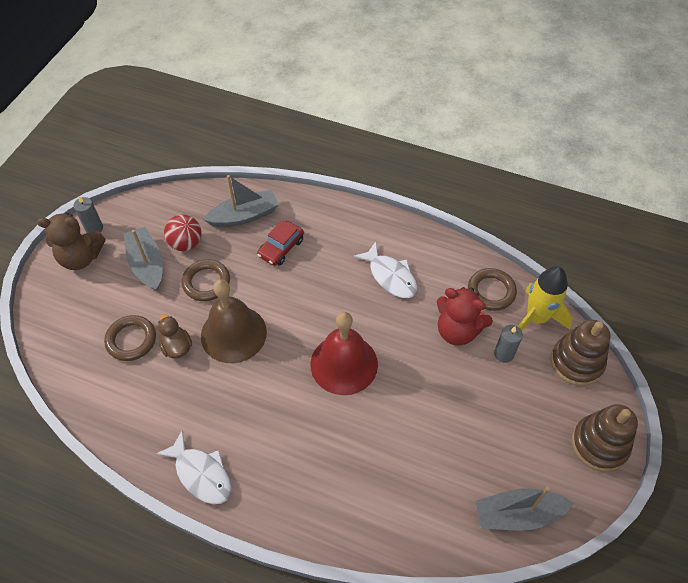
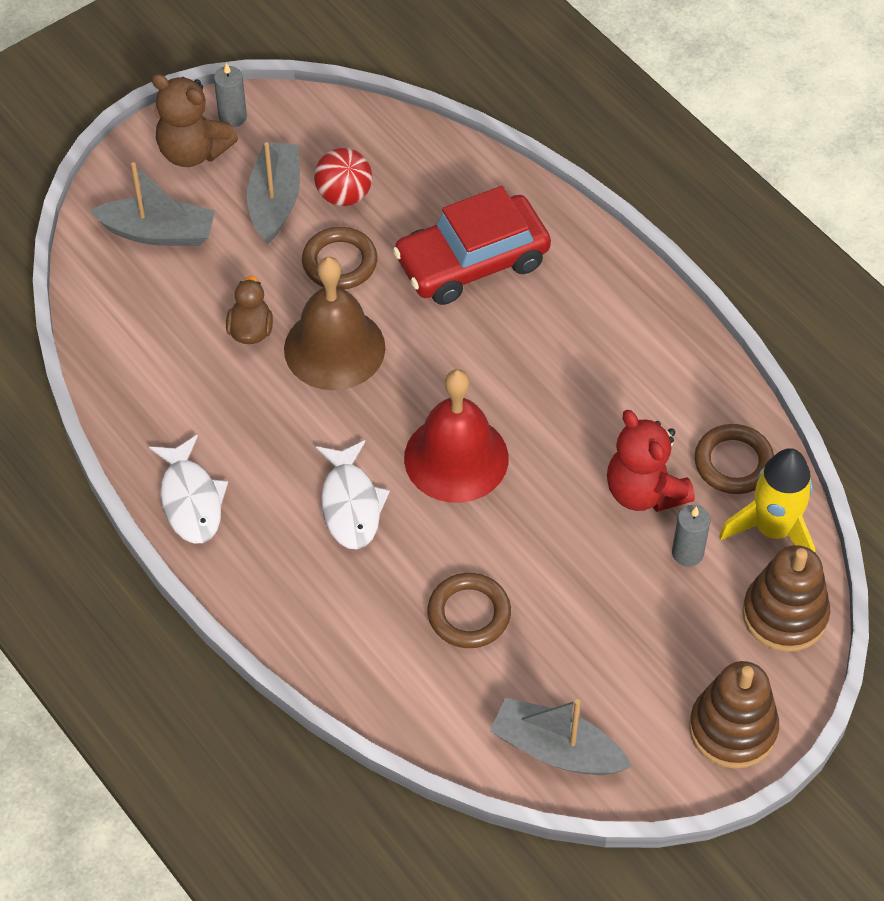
camera: 30 degrees right, 0 degrees up
(131, 340) = (198, 293): brown ring -> brown ring (469, 614)
(244, 216) = (449, 192): grey boat -> grey boat (158, 232)
(281, 248) = (472, 262): red car -> red car, size x1.81
(390, 276) = (601, 373): white fish -> white fish (351, 504)

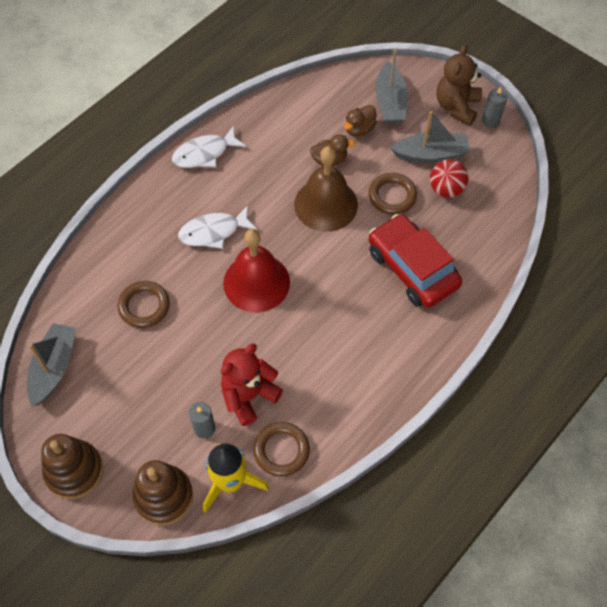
camera: 80 degrees right, 5 degrees up
(201, 281) = (359, 129): none -> brown duck

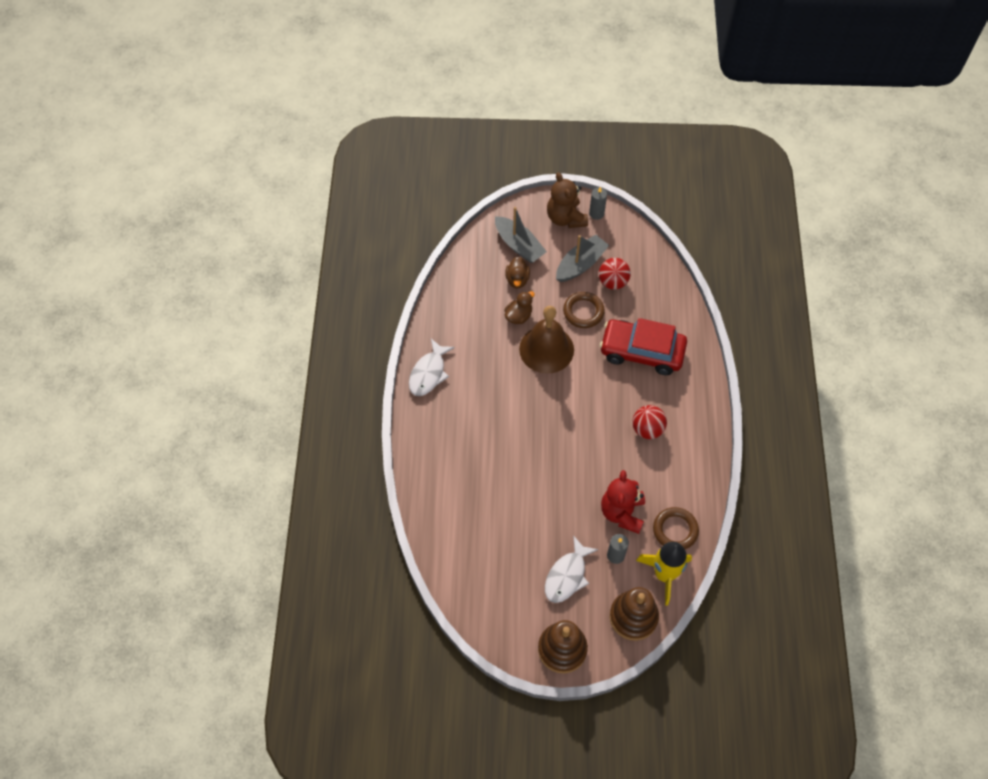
camera: 40 degrees left, 0 degrees up
(54, 368) = (479, 597): grey boat -> none
(144, 306) = (496, 509): brown ring -> none
(213, 232) = (491, 424): white fish -> white fish (567, 576)
(256, 282) = (554, 436): red bell -> none
(347, 340) = (647, 429): none -> red ball

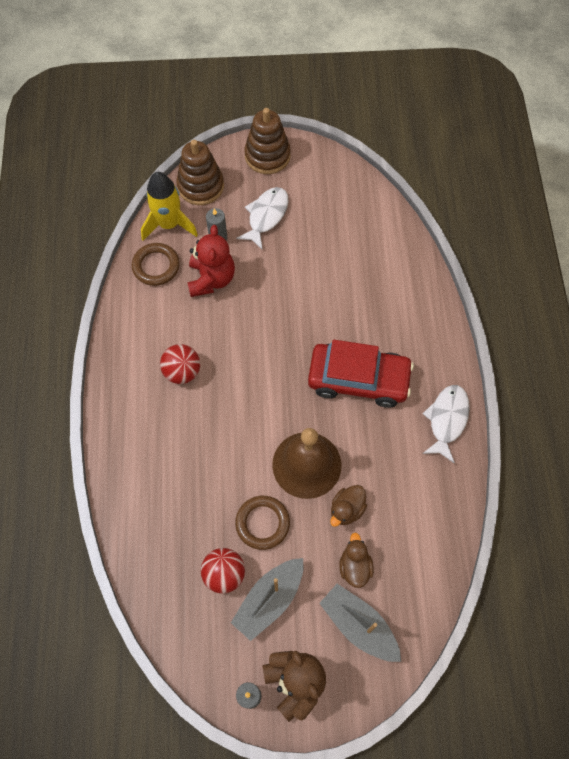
camera: 175 degrees right, 5 degrees up
(642, 352) = (186, 471): red car -> red car (358, 379)

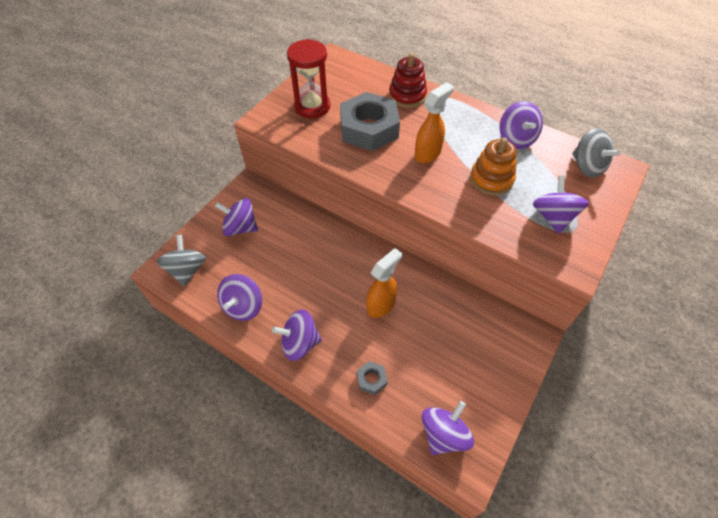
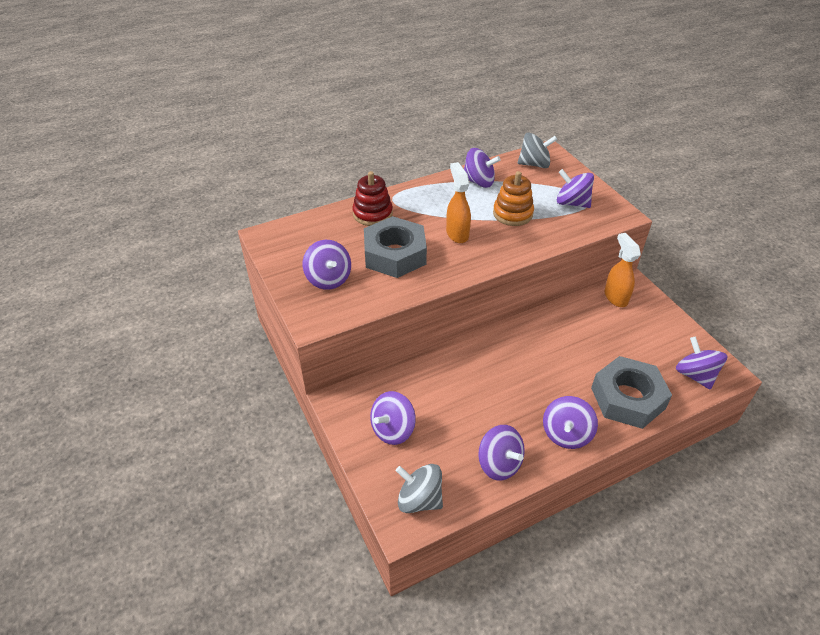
camera: 60 degrees left, 10 degrees down
(312, 106) = (328, 279): red hourglass -> purple spinning top
(371, 379) = (627, 398): grey nut -> grey nut, size x2.39
(381, 305) = (556, 359): orange spray bottle -> orange spray bottle (615, 297)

+++++

> _Directions for this task_: What is needed is an exact repetition of every line from the line with "(281, 248) = (472, 262): red" to the end of the data above, both ends included, with no pictures.

> _Solved problem_:
(281, 248) = (472, 262): red car -> red car, size x1.81
(390, 276) = (601, 373): white fish -> white fish (351, 504)

camera: 80 degrees right, 5 degrees up
(201, 281) = (359, 129): none -> brown duck

camera: 40 degrees left, 0 degrees up
(54, 368) = (479, 597): grey boat -> none
(144, 306) = (496, 509): brown ring -> none
(213, 232) = (491, 424): white fish -> white fish (567, 576)
(256, 282) = (554, 436): red bell -> none
(347, 340) = (647, 429): none -> red ball

camera: 175 degrees right, 5 degrees up
(642, 352) = (186, 471): red car -> red car (358, 379)

camera: 60 degrees left, 10 degrees down
(312, 106) = (328, 279): red hourglass -> purple spinning top
(371, 379) = (627, 398): grey nut -> grey nut, size x2.39
(381, 305) = (556, 359): orange spray bottle -> orange spray bottle (615, 297)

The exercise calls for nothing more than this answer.